** EXERCISE PROMPT **
A faithful, word-for-word copy of the data below is required, without pictures.

[MATERIAL FOR THE TASK]

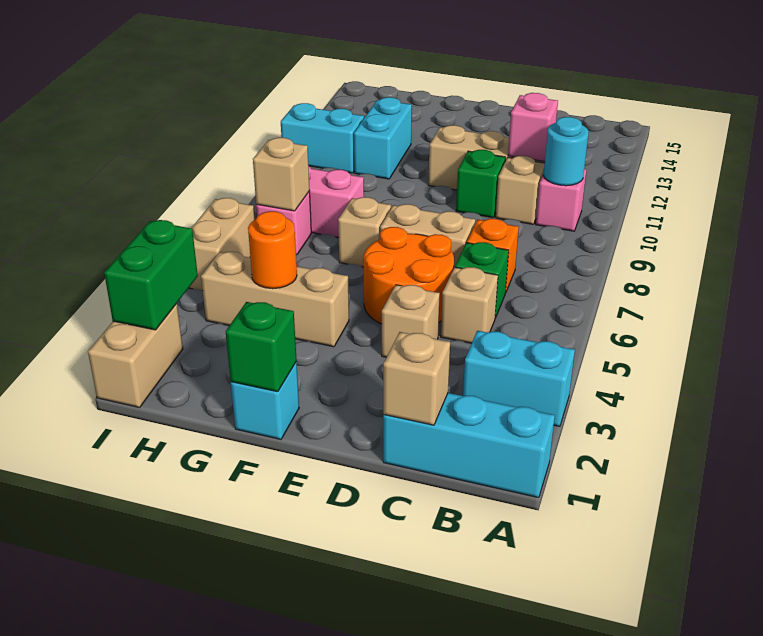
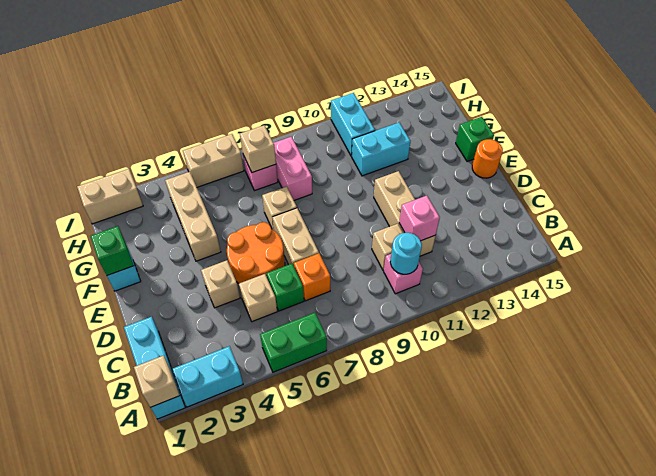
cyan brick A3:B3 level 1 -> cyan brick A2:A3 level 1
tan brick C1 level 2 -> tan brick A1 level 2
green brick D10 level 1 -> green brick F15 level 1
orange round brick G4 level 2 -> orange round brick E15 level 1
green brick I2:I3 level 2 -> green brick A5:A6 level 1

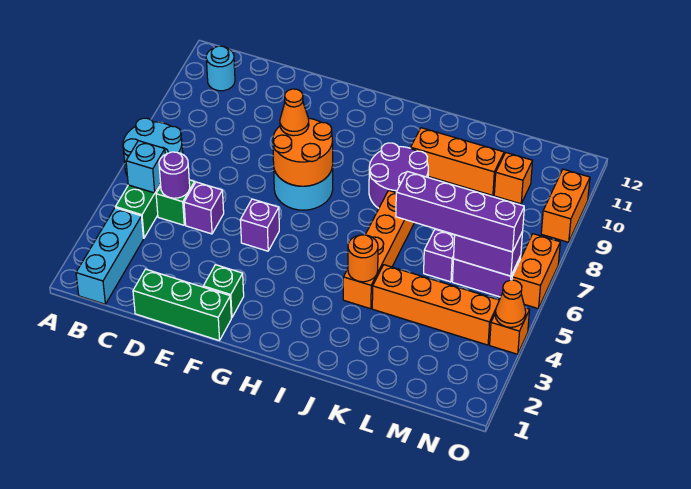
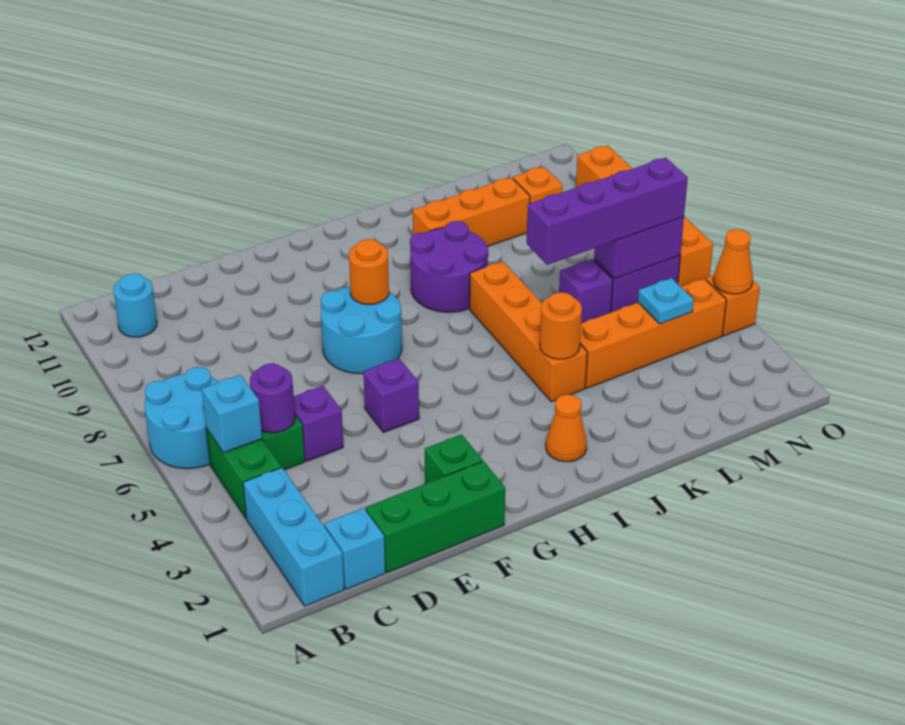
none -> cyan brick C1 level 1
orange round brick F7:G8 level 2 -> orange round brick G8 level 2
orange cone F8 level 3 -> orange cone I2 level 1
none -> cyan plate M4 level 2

[/MATERIAL FOR THE TASK]

** YOUR RESPONSE **
cyan brick A3:B3 level 1 -> cyan brick A2:A3 level 1
tan brick C1 level 2 -> tan brick A1 level 2
green brick D10 level 1 -> green brick F15 level 1
orange round brick G4 level 2 -> orange round brick E15 level 1
green brick I2:I3 level 2 -> green brick A5:A6 level 1

none -> cyan brick C1 level 1
orange round brick F7:G8 level 2 -> orange round brick G8 level 2
orange cone F8 level 3 -> orange cone I2 level 1
none -> cyan plate M4 level 2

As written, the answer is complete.